Given request
Write the data out again, exactly as given.

Input for this task
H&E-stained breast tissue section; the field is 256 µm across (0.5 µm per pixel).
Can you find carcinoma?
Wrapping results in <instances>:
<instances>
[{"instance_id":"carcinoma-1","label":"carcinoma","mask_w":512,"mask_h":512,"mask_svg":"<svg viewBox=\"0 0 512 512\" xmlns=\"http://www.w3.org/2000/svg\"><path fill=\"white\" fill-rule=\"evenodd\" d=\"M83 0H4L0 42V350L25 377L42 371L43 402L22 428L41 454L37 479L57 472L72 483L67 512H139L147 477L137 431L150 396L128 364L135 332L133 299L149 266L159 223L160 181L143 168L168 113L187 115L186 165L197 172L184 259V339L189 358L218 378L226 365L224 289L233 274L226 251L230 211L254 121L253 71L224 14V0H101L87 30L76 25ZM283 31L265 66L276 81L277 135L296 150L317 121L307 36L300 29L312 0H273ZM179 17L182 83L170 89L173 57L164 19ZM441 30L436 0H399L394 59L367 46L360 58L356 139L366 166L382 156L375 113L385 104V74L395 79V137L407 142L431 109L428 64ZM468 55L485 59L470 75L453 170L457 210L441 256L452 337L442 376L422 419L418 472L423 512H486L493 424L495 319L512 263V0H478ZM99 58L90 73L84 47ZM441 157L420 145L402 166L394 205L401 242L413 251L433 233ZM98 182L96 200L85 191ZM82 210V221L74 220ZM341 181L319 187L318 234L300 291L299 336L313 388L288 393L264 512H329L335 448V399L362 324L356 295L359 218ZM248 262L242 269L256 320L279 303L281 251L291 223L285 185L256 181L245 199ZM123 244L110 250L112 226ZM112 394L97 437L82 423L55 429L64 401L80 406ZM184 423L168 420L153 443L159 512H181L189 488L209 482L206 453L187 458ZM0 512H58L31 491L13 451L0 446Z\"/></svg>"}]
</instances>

Answer in full
H&E-stained breast tissue section; the field is 256 µm across (0.5 µm per pixel).
Can you find carcinoma?
Wrapping results in <instances>:
<instances>
[{"instance_id":"carcinoma-1","label":"carcinoma","mask_w":512,"mask_h":512,"mask_svg":"<svg viewBox=\"0 0 512 512\" xmlns=\"http://www.w3.org/2000/svg\"><path fill=\"white\" fill-rule=\"evenodd\" d=\"M83 0H4L0 42V350L25 377L42 371L43 402L22 428L41 454L37 479L57 472L72 483L67 512H139L147 477L137 431L150 396L128 364L135 332L133 299L149 266L159 223L160 181L143 168L168 113L187 115L186 165L197 172L184 259V339L189 358L218 378L226 365L224 289L233 274L226 251L230 211L254 121L253 71L224 14V0H101L87 30L76 25ZM283 31L265 66L276 81L277 135L296 150L317 121L307 36L300 29L312 0H273ZM179 17L182 83L170 89L173 57L164 19ZM441 30L436 0H399L394 59L367 46L360 58L356 139L366 166L382 156L375 113L385 104V74L395 79V137L407 142L431 109L428 64ZM468 55L485 59L470 75L453 170L457 210L441 256L452 337L442 376L422 419L418 472L423 512H486L493 424L495 319L512 263V0H478ZM99 58L90 73L84 47ZM441 157L420 145L402 166L394 205L401 242L413 251L433 233ZM98 182L96 200L85 191ZM82 210V221L74 220ZM341 181L319 187L318 234L300 291L299 336L313 388L288 393L264 512H329L335 448V399L362 324L356 295L359 218ZM248 262L242 269L256 320L279 303L281 251L291 223L285 185L256 181L245 199ZM123 244L110 250L112 226ZM112 394L97 437L82 423L55 429L64 401L80 406ZM184 423L168 420L153 443L159 512H181L189 488L209 482L206 453L187 458ZM0 512H58L31 491L13 451L0 446Z\"/></svg>"}]
</instances>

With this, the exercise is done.